■ YOUR INSTRUCTIONS: Count how many lines below include the word "DGND". Answer with a number only.

■ LISTED RECORDS:
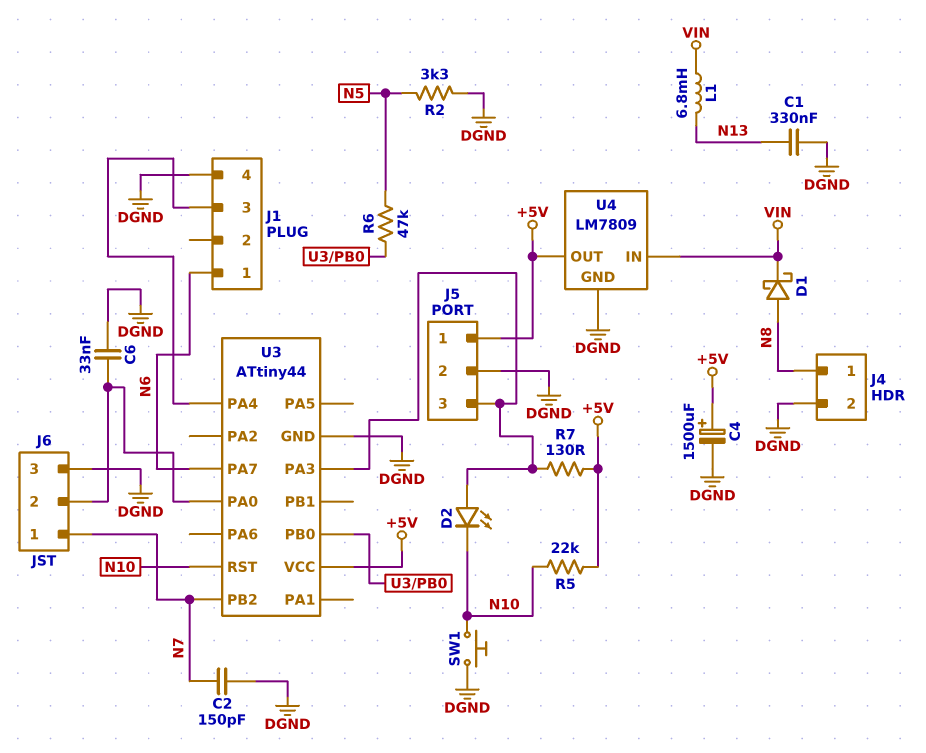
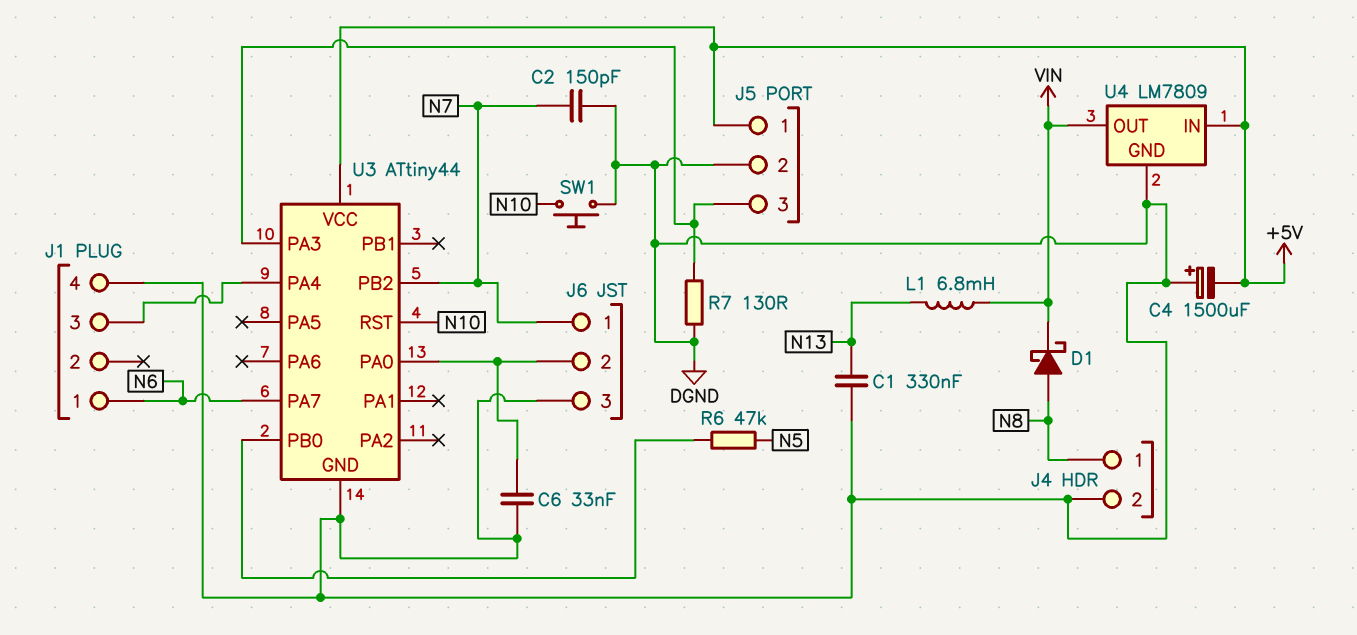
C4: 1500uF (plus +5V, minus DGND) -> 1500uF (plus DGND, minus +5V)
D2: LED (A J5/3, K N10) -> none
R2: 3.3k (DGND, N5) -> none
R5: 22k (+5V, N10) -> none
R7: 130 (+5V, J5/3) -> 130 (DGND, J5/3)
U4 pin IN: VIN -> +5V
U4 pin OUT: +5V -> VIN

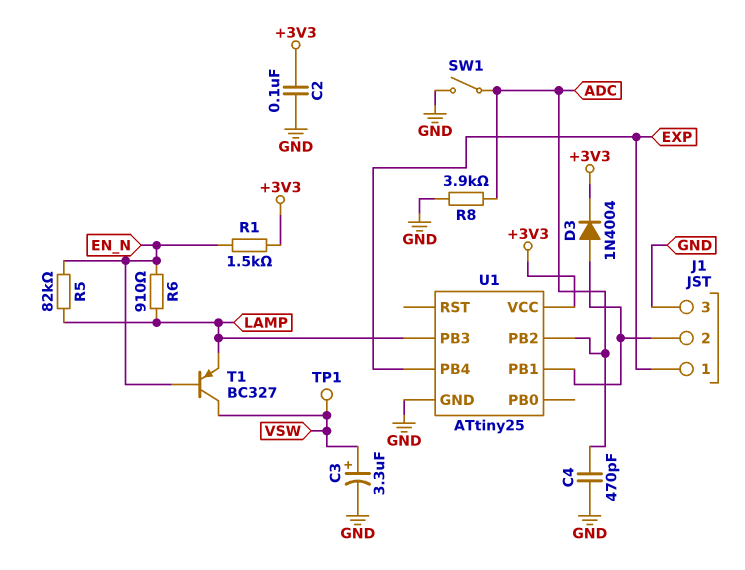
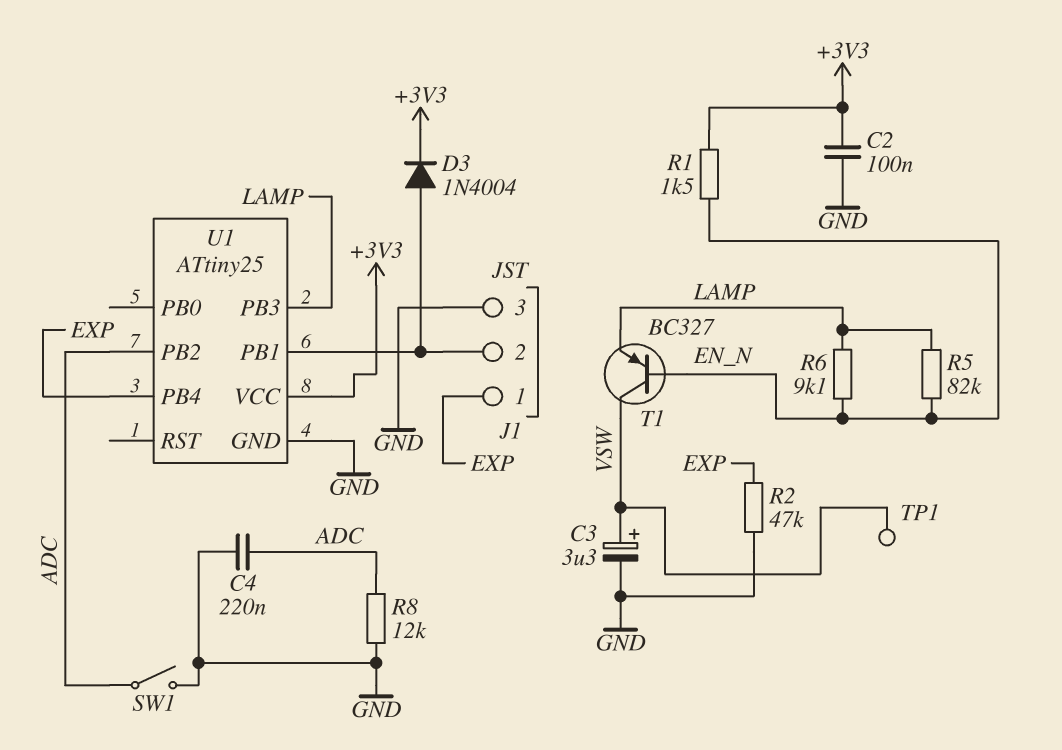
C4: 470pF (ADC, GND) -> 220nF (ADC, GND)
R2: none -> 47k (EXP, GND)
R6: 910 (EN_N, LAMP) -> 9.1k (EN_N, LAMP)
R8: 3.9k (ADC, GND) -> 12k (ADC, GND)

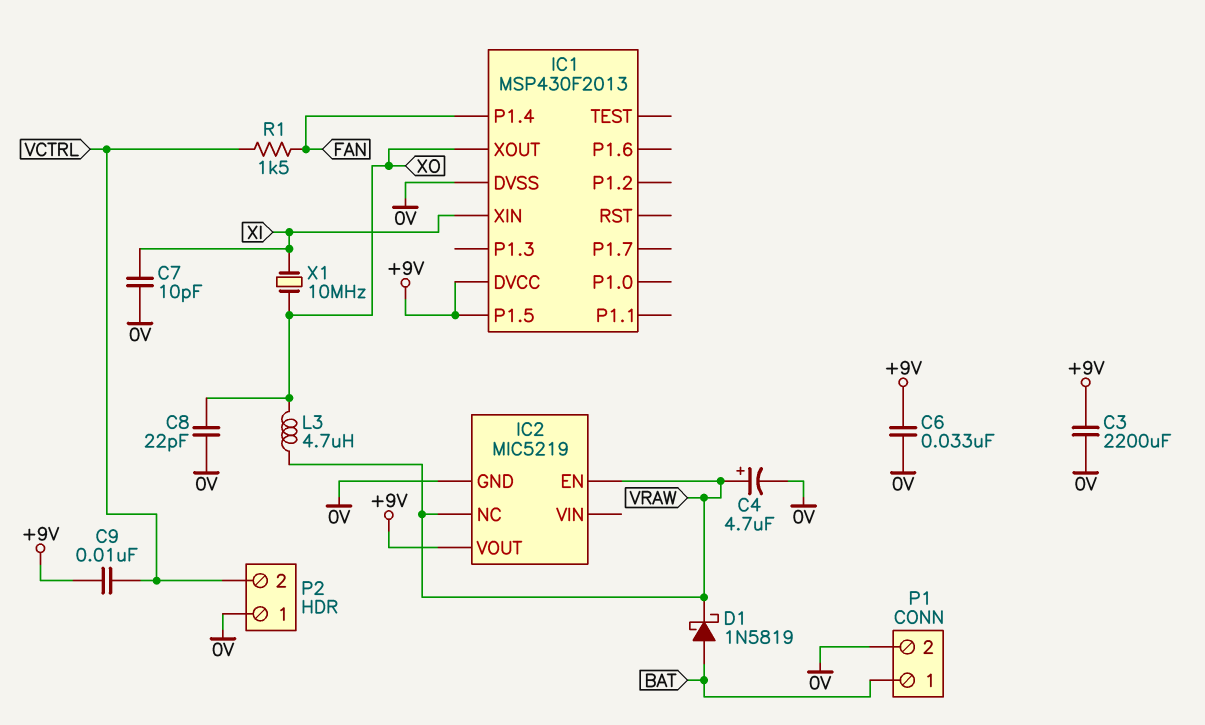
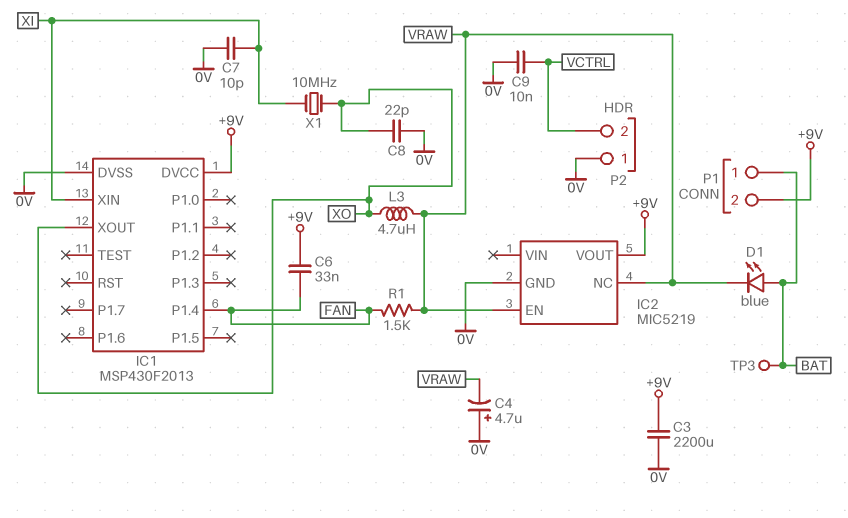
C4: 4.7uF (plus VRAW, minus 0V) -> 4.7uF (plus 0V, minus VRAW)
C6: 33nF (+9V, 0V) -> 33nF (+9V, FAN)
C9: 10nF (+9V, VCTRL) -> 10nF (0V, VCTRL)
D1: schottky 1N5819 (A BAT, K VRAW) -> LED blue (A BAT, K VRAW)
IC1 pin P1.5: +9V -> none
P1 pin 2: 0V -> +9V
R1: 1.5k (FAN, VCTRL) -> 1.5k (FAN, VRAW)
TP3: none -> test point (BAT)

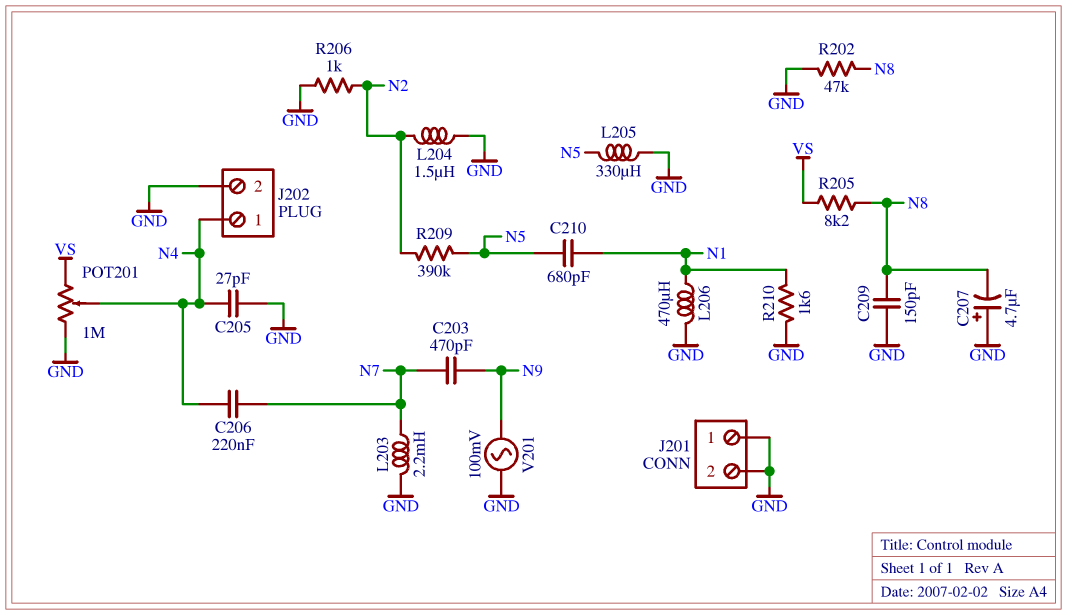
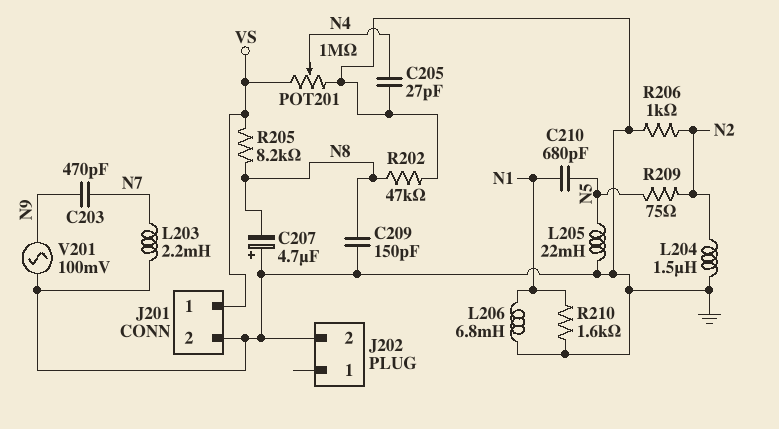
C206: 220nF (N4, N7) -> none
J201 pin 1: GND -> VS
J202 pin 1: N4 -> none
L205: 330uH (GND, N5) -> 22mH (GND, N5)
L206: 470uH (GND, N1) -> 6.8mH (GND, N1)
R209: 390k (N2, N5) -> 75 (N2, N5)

■ RESPONSE AREA: 3